Exercise:
As the answer, give a copy of each line below that includes the word "view".

***

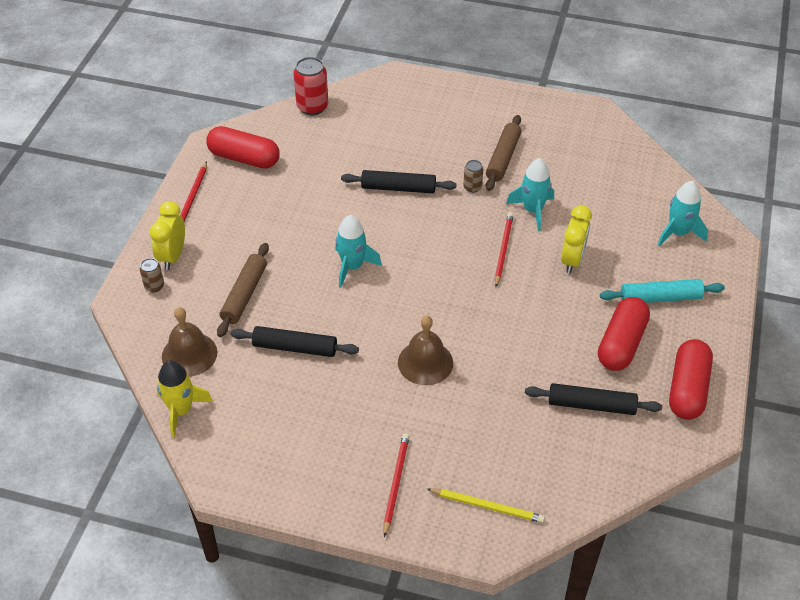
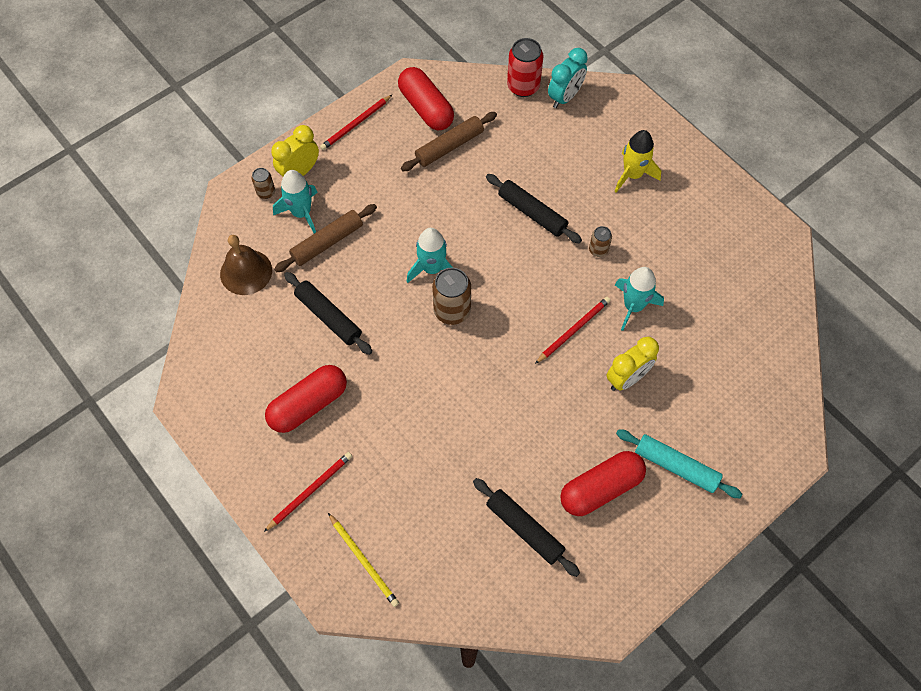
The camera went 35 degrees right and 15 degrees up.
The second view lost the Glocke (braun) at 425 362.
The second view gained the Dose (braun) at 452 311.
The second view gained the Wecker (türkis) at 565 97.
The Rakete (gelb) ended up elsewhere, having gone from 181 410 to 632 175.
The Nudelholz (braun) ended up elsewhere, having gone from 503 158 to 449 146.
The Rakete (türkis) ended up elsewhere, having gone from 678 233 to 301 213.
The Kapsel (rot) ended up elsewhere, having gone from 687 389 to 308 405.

***

Written reply:
The second view lost the Glocke (braun) at 425 362.
The second view gained the Dose (braun) at 452 311.
The second view gained the Wecker (türkis) at 565 97.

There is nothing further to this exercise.